▶ Your task
Without including any picture, copy the entries that follow word for word.

**** Information provided

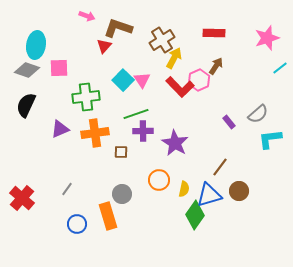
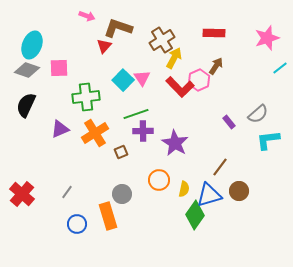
cyan ellipse: moved 4 px left; rotated 12 degrees clockwise
pink triangle: moved 2 px up
orange cross: rotated 24 degrees counterclockwise
cyan L-shape: moved 2 px left, 1 px down
brown square: rotated 24 degrees counterclockwise
gray line: moved 3 px down
red cross: moved 4 px up
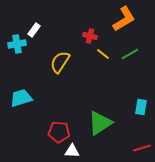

********

▶ Result below
cyan ellipse: moved 4 px left; rotated 12 degrees clockwise
pink triangle: moved 2 px up
orange cross: rotated 24 degrees counterclockwise
cyan L-shape: moved 2 px left, 1 px down
brown square: rotated 24 degrees counterclockwise
gray line: moved 3 px down
red cross: moved 4 px up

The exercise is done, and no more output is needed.